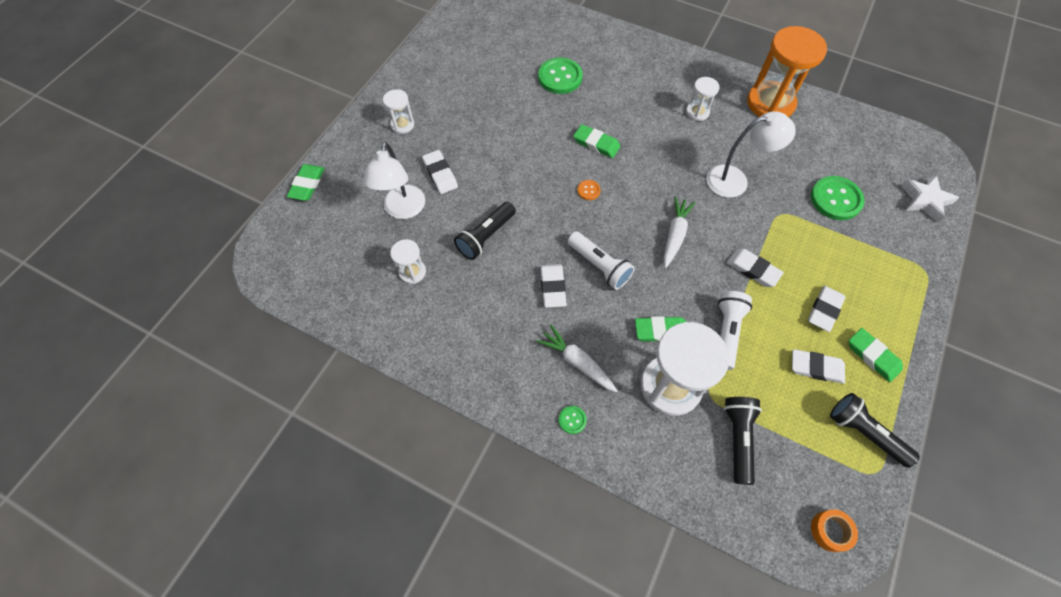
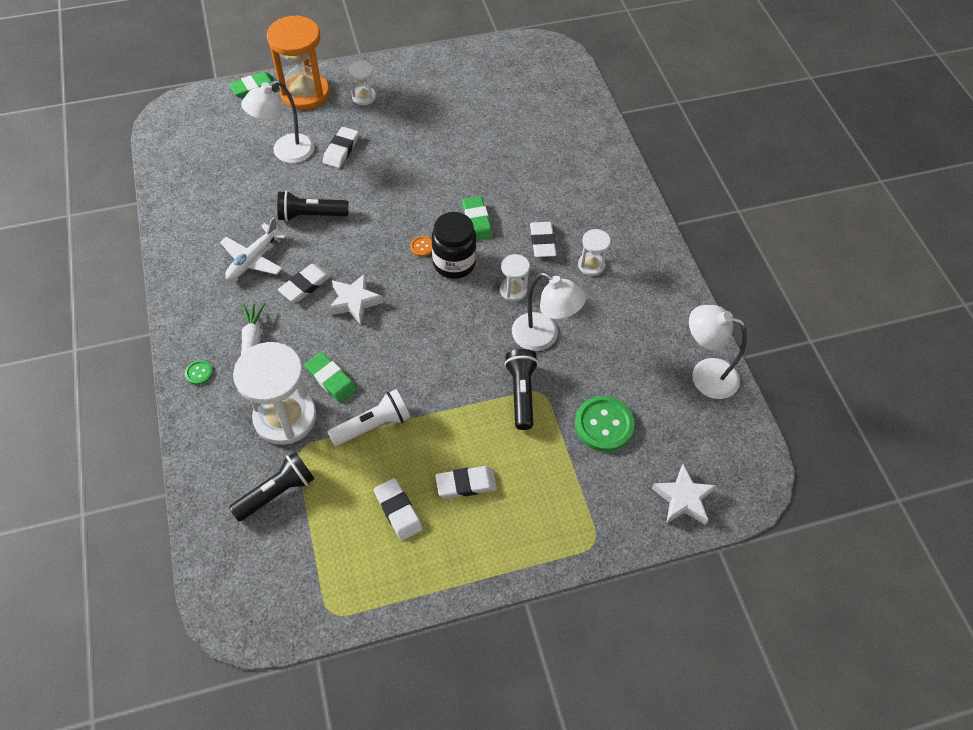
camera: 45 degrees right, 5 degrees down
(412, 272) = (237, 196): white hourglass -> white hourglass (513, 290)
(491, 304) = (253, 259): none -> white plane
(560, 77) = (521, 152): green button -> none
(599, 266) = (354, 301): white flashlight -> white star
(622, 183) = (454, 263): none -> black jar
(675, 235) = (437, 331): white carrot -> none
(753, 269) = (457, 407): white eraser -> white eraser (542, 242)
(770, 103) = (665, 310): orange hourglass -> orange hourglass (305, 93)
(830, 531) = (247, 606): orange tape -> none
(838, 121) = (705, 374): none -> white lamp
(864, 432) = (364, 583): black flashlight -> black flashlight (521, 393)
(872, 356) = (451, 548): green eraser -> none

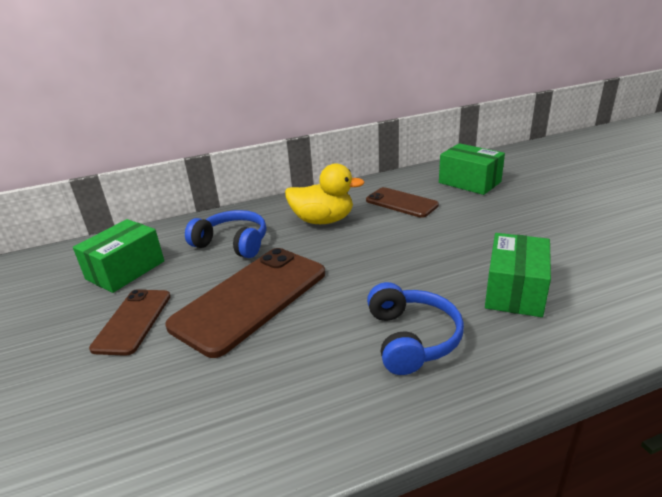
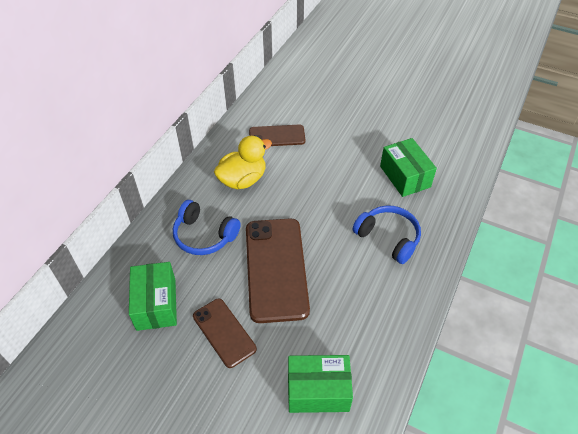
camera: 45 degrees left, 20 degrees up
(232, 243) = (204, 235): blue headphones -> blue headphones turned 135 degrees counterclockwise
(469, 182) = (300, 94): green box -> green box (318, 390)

□ □ □ □ □

#### EXERCISE DETAILS:
Which lines of the material contain the string "flashlight"? List each of them.

#### SOLVED PROBLEM:
(599, 266) = (354, 301): white flashlight -> white star
(864, 432) = (364, 583): black flashlight -> black flashlight (521, 393)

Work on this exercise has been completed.